'''
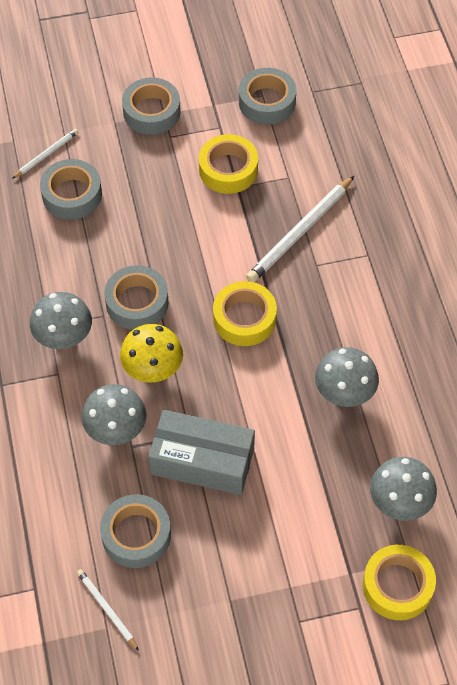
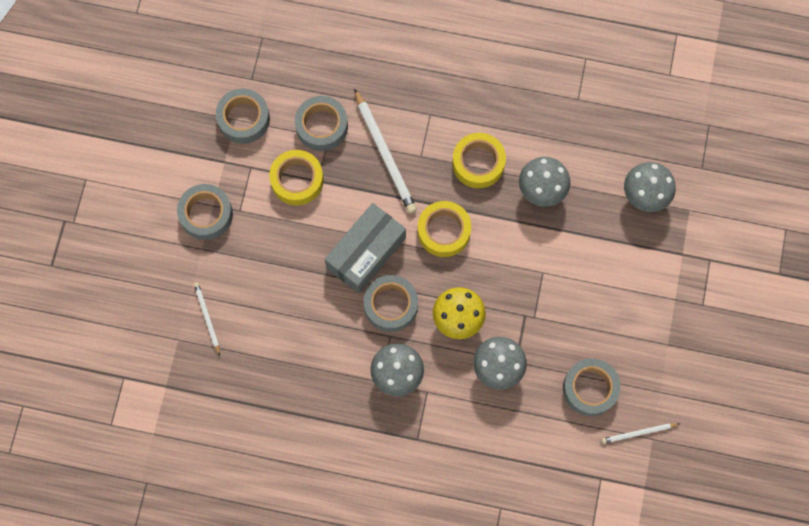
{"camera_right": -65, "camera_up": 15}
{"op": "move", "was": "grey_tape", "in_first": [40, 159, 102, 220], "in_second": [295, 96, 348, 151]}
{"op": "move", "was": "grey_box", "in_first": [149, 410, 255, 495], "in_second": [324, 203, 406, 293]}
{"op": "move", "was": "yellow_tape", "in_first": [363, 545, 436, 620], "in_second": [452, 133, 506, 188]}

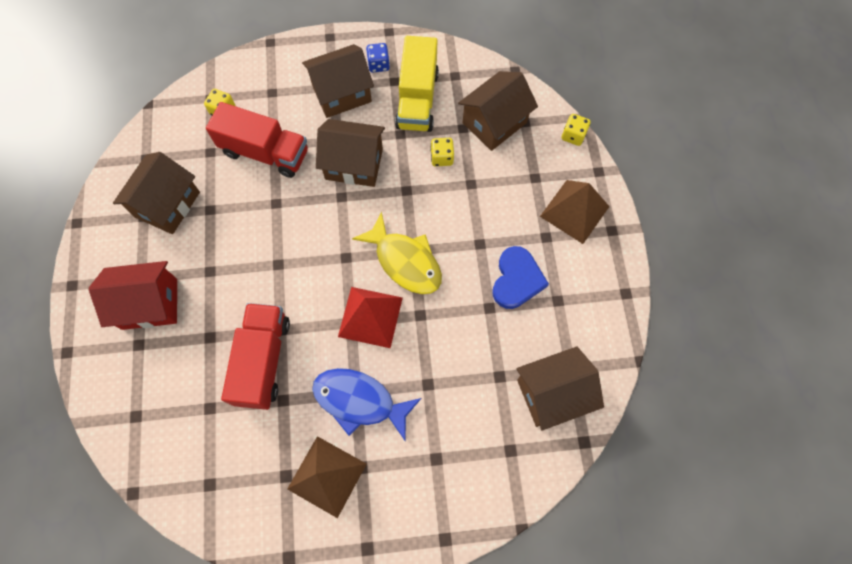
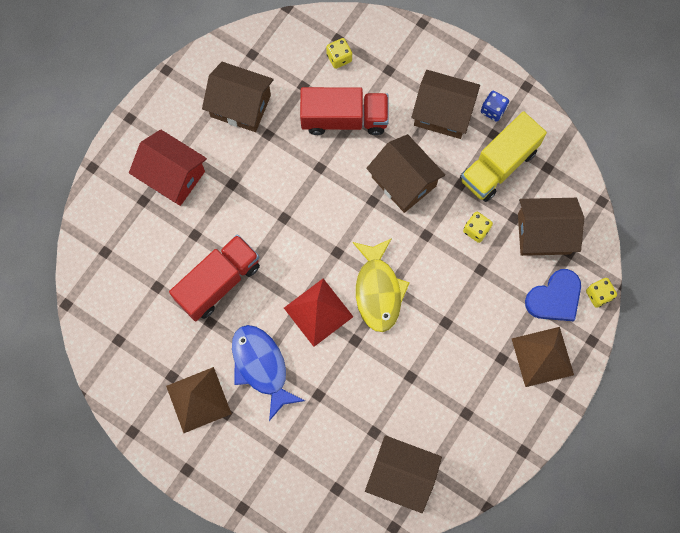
{"camera_right": 40, "camera_up": 5}
{"op": "rotate", "was": "brown_house", "in_first": [113, 152, 200, 234], "in_second": [202, 62, 274, 132], "clockwise": 45}
{"op": "rotate", "was": "red_truck", "in_first": [206, 102, 308, 178], "in_second": [300, 87, 389, 135], "clockwise": -60}
{"op": "move", "was": "blue_heart", "in_first": [493, 246, 549, 309], "in_second": [525, 269, 581, 321]}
'''
> [YOUR ASSIGNMENT]: Go through the entries and retype them exactly, except for the images.

> [WRITTEN ANSWER]:
{"camera_right": -65, "camera_up": 15}
{"op": "move", "was": "grey_tape", "in_first": [40, 159, 102, 220], "in_second": [295, 96, 348, 151]}
{"op": "move", "was": "grey_box", "in_first": [149, 410, 255, 495], "in_second": [324, 203, 406, 293]}
{"op": "move", "was": "yellow_tape", "in_first": [363, 545, 436, 620], "in_second": [452, 133, 506, 188]}

{"camera_right": 40, "camera_up": 5}
{"op": "rotate", "was": "brown_house", "in_first": [113, 152, 200, 234], "in_second": [202, 62, 274, 132], "clockwise": 45}
{"op": "rotate", "was": "red_truck", "in_first": [206, 102, 308, 178], "in_second": [300, 87, 389, 135], "clockwise": -60}
{"op": "move", "was": "blue_heart", "in_first": [493, 246, 549, 309], "in_second": [525, 269, 581, 321]}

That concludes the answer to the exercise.